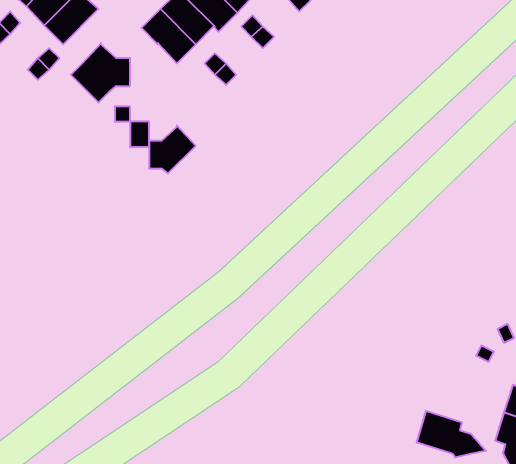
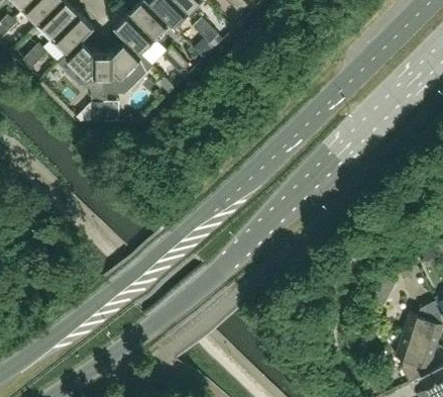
building: none -> [51,14,95,58]
building: [149,125,196,174] -> [105,41,142,80]
building: [417,411,486,458] -> none

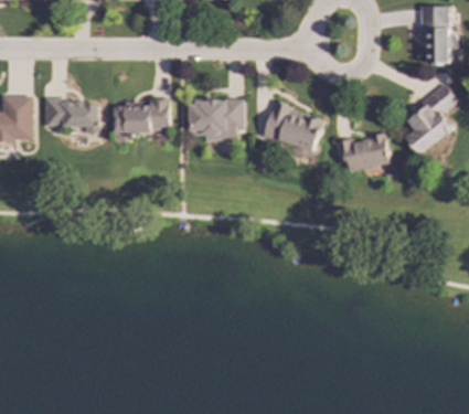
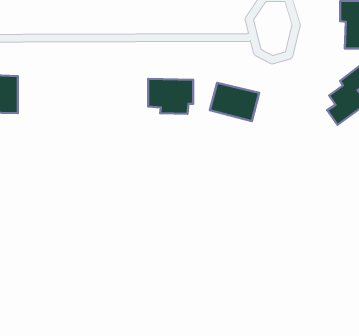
building: [113,98,169,142] -> none
building: [44,100,99,135] -> none
building: [342,134,388,171] -> none

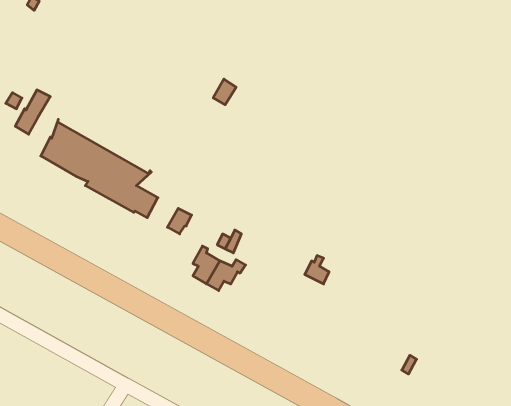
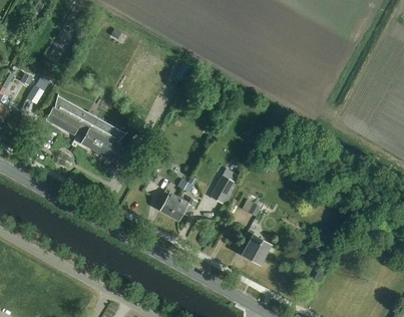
building: none -> [211,175,236,204]
building: none -> [242,229,271,265]

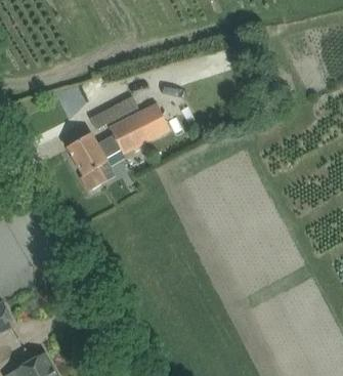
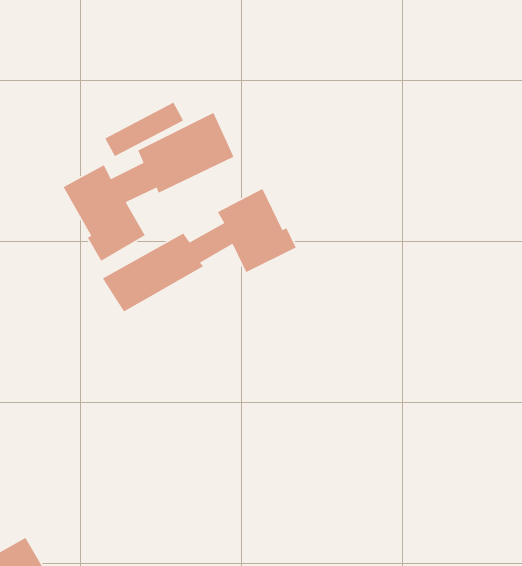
building: none -> [102,188,297,313]

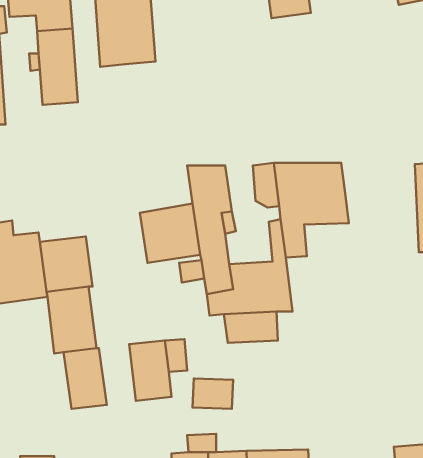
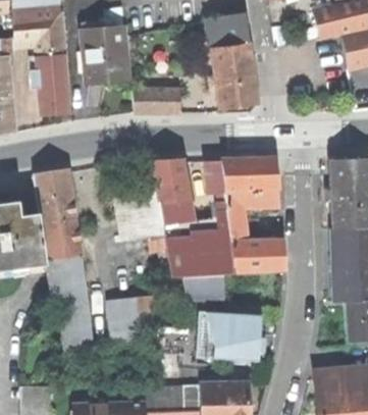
building: none -> [212,43,258,108]
building: none -> [135,89,181,113]
building: none -> [34,171,75,220]
building: none -> [230,231,283,274]
building: none -> [197,312,261,359]

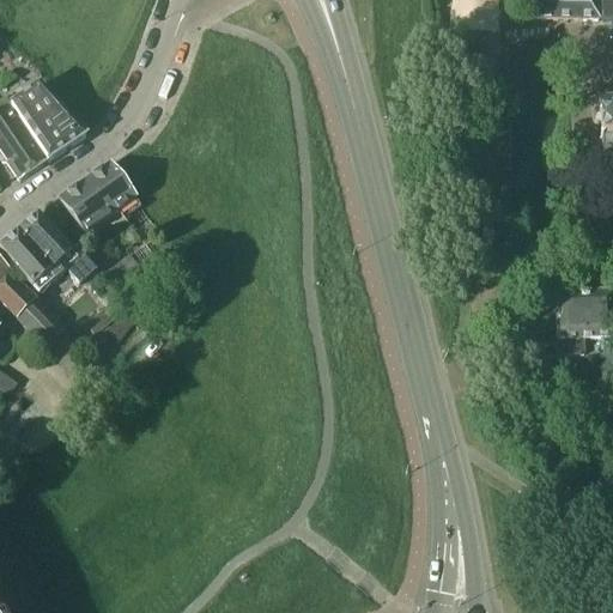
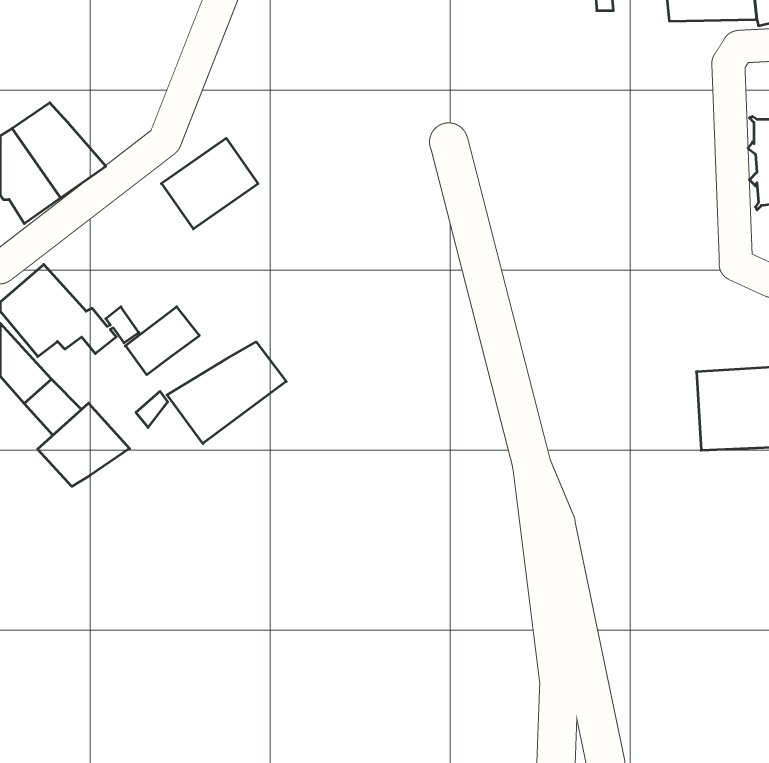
building: [60,159,136,231] -> [161,138,258,229]
building: none -> [167,342,286,444]
building: none -> [38,403,130,486]

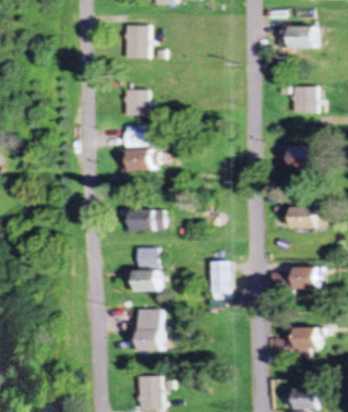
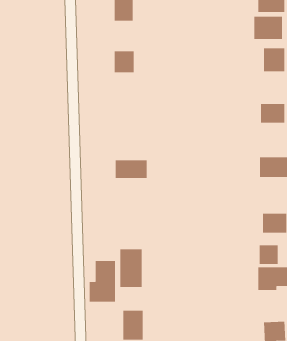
building: none -> [254,16,283,40]
building: [128,126,155,171] -> none
building: [131,246,160,292] -> [89,261,116,302]
building: [211,262,230,293] -> none
building: none -> [259,245,278,265]

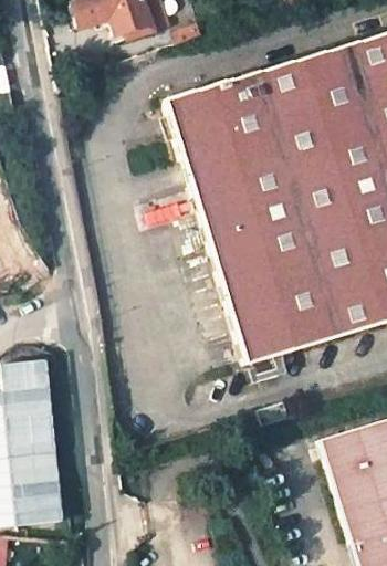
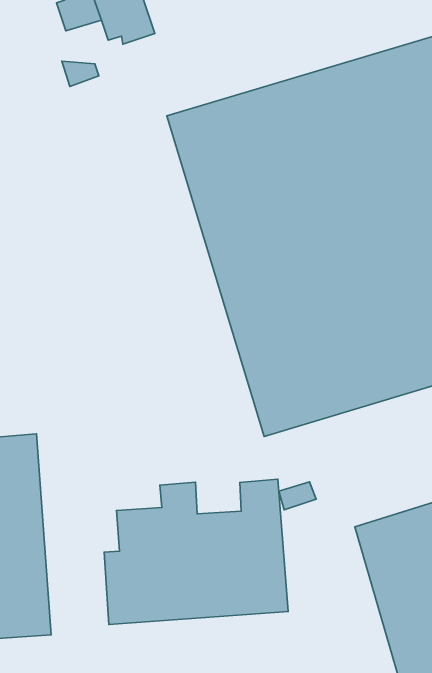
building: none -> [104,479,288,624]

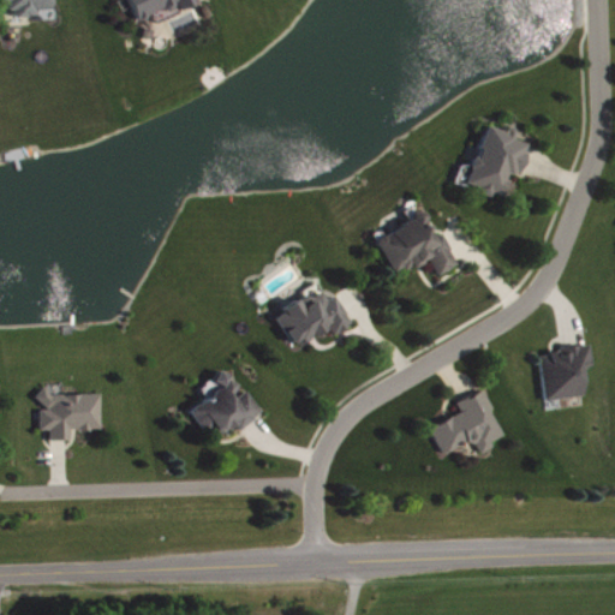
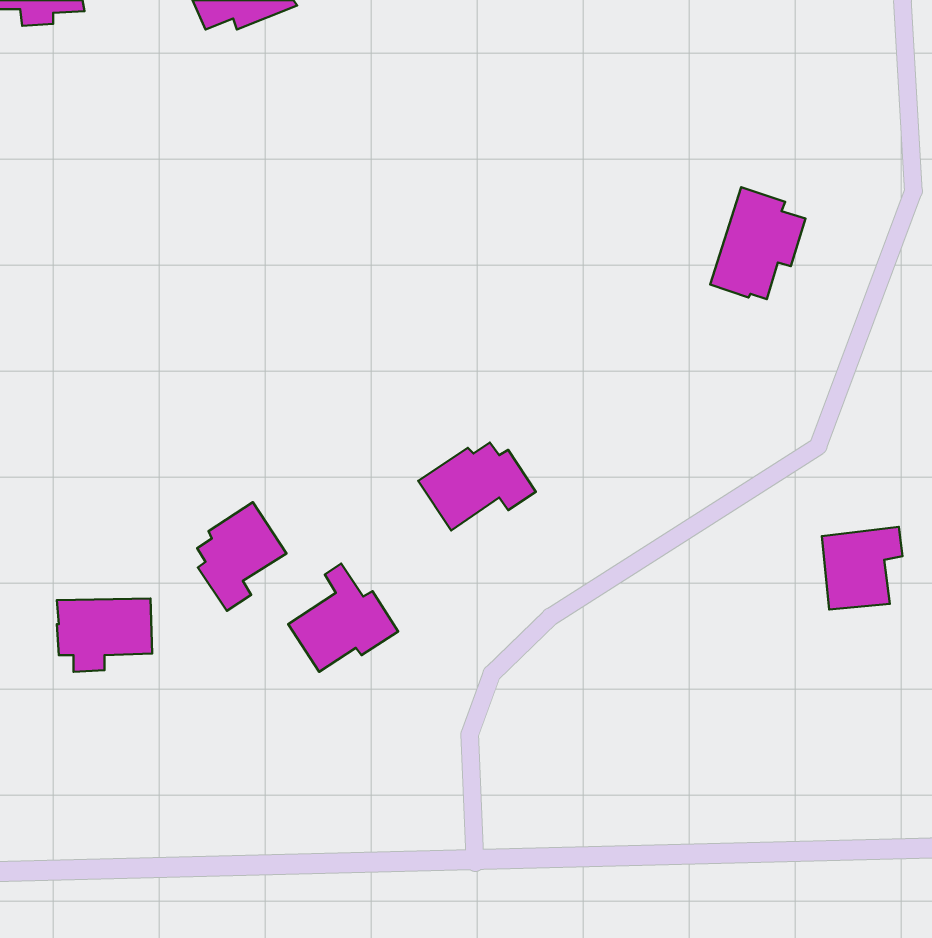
building: [376,214,455,274] -> none
building: none -> [197,502,286,611]
building: [429,389,502,454] -> none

* _Prompt_
None of the pictures should appear; repeat the records exactly otherwise.

* _Exercise result_
building: none -> [51,14,95,58]
building: [149,125,196,174] -> [105,41,142,80]
building: [417,411,486,458] -> none

building: [113,98,169,142] -> none
building: [44,100,99,135] -> none
building: [342,134,388,171] -> none

building: none -> [211,175,236,204]
building: none -> [242,229,271,265]

building: none -> [102,188,297,313]

building: none -> [212,43,258,108]
building: none -> [135,89,181,113]
building: none -> [34,171,75,220]
building: none -> [230,231,283,274]
building: none -> [197,312,261,359]

building: [60,159,136,231] -> [161,138,258,229]
building: none -> [167,342,286,444]
building: none -> [38,403,130,486]

building: none -> [254,16,283,40]
building: [128,126,155,171] -> none
building: [131,246,160,292] -> [89,261,116,302]
building: [211,262,230,293] -> none
building: none -> [259,245,278,265]

building: none -> [104,479,288,624]

building: [376,214,455,274] -> none
building: none -> [197,502,286,611]
building: [429,389,502,454] -> none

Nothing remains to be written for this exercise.